=== Directions for this task ===
Could you restate all of the records exactly, leaving out the pictures?

=== Input material ===

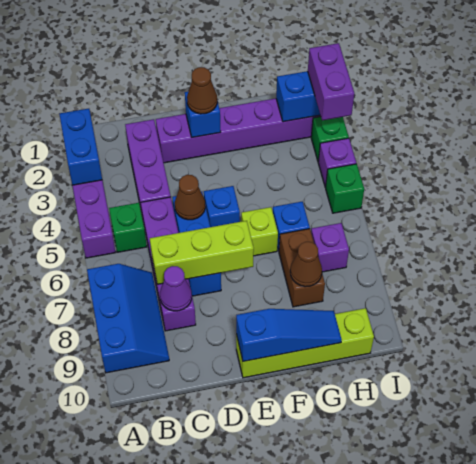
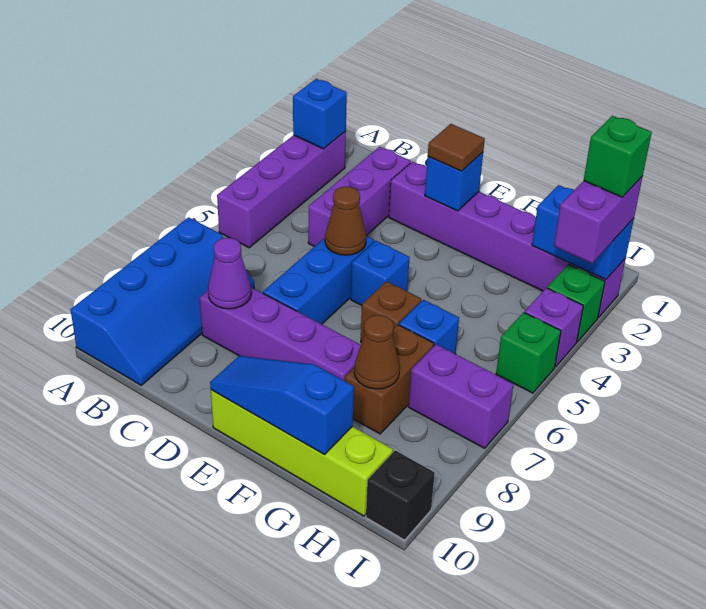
blue brick A2:A3 level 2 -> blue brick A2 level 2
blue slope A7:B9 level 1 top A -> blue slope A7:B10 level 1 top A
green brick B5 level 1 -> green brick I2 level 4
purple brick C5:C8 level 1 -> purple brick C8:F8 level 1
lime brick C7:E7 level 2 -> none
brown cone E2 level 3 -> brown tile E2 level 3
blue slope E10:G10 level 2 top E -> blue slope E10:G10 level 2 top G
lime brick F6 level 1 -> brown brick F6 level 1
purple brick H7 level 1 -> purple brick H7:I7 level 1
none -> black brick I10 level 1

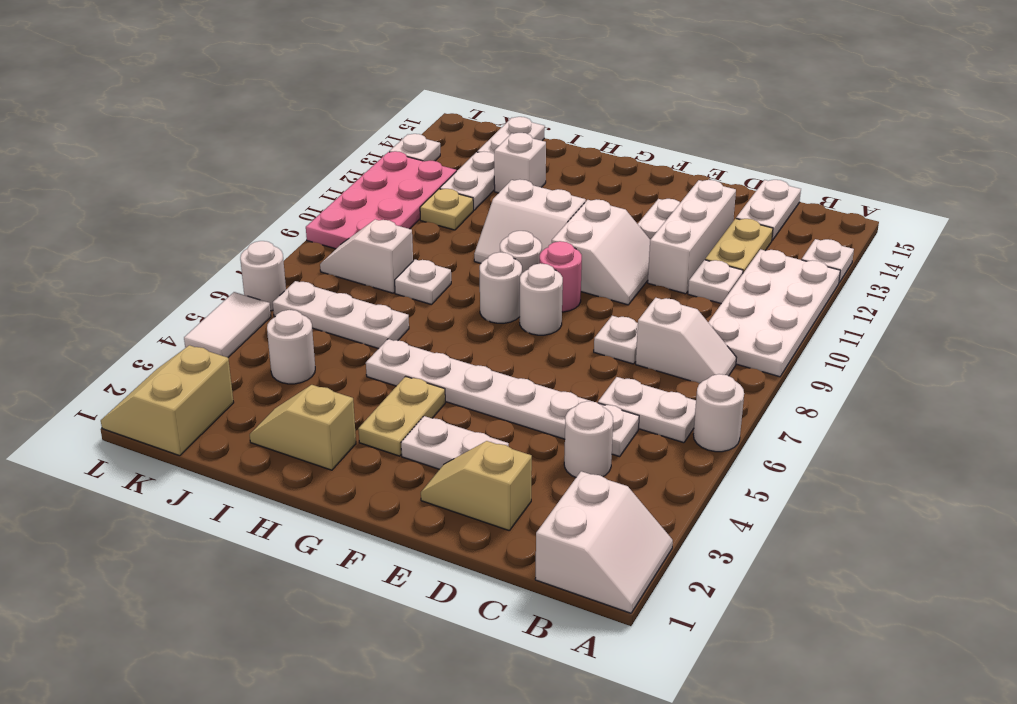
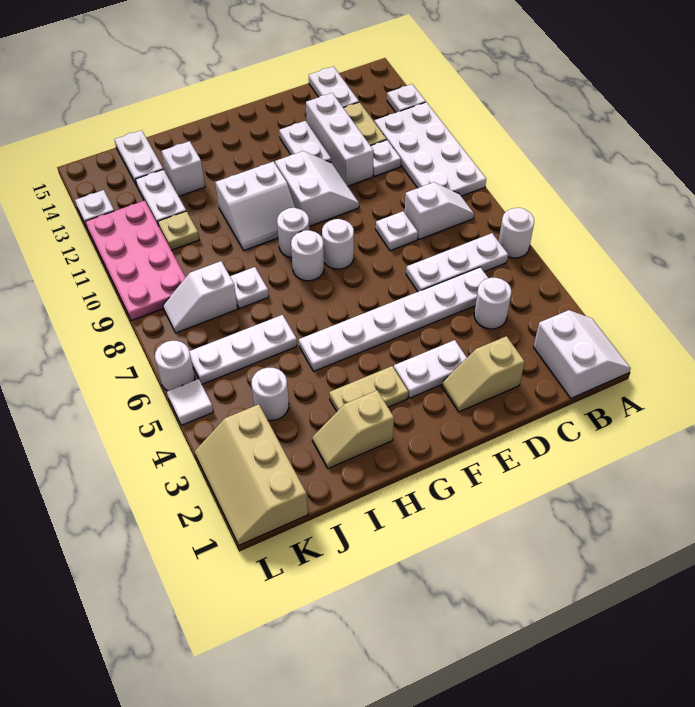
white plate B6:C6 level 1 -> white plate B6:D6 level 1
pink round brick F9 level 1 -> none
tan plate G3:G4 level 1 -> tan plate G3:H3 level 1
tan slope K1:L2 level 1 top K -> tan slope K1:L3 level 1 top K
white tile L4:L5 level 1 -> white tile L5 level 1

=== Output for this task ===
blue brick A2:A3 level 2 -> blue brick A2 level 2
blue slope A7:B9 level 1 top A -> blue slope A7:B10 level 1 top A
green brick B5 level 1 -> green brick I2 level 4
purple brick C5:C8 level 1 -> purple brick C8:F8 level 1
lime brick C7:E7 level 2 -> none
brown cone E2 level 3 -> brown tile E2 level 3
blue slope E10:G10 level 2 top E -> blue slope E10:G10 level 2 top G
lime brick F6 level 1 -> brown brick F6 level 1
purple brick H7 level 1 -> purple brick H7:I7 level 1
none -> black brick I10 level 1

white plate B6:C6 level 1 -> white plate B6:D6 level 1
pink round brick F9 level 1 -> none
tan plate G3:G4 level 1 -> tan plate G3:H3 level 1
tan slope K1:L2 level 1 top K -> tan slope K1:L3 level 1 top K
white tile L4:L5 level 1 -> white tile L5 level 1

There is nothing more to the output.